[Your assignment]: Whenever a line carries the word "button", pull it out of the entries.

[Dataset items]
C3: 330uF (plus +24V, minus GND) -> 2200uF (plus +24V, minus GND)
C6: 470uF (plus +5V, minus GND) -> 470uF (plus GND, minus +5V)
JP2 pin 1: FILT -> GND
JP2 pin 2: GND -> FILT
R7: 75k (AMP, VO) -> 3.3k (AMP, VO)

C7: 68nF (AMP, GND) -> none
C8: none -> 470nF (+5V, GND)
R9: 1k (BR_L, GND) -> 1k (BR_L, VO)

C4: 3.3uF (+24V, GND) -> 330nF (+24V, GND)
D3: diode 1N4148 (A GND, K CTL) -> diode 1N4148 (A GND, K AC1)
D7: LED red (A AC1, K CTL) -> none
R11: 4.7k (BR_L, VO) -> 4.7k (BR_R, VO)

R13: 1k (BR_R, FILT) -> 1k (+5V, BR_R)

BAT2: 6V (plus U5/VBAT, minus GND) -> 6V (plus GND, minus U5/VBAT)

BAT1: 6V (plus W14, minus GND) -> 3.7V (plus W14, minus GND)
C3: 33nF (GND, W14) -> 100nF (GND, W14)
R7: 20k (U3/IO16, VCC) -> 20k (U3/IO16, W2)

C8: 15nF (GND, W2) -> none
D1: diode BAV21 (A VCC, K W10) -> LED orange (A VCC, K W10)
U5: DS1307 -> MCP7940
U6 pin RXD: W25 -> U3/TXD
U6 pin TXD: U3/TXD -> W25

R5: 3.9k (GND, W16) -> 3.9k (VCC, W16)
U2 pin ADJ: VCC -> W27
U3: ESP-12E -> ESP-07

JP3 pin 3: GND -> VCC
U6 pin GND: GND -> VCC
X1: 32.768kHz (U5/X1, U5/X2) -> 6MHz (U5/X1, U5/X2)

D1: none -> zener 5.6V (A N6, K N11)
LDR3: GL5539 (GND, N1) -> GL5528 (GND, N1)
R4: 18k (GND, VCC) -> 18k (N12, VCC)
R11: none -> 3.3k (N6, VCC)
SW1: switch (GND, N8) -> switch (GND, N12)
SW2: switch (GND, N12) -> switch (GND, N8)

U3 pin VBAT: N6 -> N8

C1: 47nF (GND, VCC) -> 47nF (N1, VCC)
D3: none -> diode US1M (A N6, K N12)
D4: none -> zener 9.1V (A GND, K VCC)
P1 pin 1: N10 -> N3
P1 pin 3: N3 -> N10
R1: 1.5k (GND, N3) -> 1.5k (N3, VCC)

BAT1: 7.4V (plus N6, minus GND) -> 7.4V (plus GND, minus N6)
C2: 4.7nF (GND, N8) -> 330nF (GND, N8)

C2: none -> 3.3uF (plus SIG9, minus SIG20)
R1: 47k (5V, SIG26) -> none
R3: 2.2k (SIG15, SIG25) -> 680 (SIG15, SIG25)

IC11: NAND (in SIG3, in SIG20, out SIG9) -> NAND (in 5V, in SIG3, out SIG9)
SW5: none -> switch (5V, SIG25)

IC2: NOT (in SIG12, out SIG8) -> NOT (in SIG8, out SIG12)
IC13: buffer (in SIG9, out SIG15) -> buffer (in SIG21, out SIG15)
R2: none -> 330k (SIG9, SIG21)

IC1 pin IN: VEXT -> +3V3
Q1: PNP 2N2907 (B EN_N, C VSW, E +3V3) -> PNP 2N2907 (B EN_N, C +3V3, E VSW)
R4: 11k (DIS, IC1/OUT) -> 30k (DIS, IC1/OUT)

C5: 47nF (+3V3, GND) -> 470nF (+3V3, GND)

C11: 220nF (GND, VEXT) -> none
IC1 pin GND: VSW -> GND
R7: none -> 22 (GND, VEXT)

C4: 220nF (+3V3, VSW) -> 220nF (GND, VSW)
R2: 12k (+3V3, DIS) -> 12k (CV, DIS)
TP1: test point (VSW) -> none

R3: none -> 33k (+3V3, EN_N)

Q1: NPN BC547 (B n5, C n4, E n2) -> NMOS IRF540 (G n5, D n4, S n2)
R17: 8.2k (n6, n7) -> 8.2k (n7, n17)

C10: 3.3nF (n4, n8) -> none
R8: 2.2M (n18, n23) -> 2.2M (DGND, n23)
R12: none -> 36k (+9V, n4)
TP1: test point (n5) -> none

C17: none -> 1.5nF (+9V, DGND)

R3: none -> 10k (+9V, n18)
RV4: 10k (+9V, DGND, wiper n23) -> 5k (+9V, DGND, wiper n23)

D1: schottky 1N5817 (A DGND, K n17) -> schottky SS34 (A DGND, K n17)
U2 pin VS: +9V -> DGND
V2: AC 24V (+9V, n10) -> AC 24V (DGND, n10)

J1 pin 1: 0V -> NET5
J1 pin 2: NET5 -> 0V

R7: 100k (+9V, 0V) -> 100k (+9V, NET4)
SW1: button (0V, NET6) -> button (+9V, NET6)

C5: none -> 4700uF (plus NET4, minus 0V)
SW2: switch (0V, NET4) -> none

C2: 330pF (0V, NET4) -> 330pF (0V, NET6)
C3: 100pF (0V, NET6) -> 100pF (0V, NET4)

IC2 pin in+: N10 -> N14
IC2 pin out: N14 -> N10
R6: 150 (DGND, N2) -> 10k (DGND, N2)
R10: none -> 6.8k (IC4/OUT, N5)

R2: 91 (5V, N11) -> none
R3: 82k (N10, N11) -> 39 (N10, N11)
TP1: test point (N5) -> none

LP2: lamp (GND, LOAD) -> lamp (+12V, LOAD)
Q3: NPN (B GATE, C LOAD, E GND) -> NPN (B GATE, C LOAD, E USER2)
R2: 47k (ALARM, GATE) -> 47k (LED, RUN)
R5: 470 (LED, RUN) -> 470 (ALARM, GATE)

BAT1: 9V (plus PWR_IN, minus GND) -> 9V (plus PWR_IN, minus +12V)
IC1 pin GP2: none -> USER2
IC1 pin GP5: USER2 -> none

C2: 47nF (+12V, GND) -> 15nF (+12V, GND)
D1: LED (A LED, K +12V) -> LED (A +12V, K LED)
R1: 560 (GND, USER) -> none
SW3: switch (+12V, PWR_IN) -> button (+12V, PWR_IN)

[Your response]:
SW1: button (0V, NET6) -> button (+9V, NET6)
SW3: switch (+12V, PWR_IN) -> button (+12V, PWR_IN)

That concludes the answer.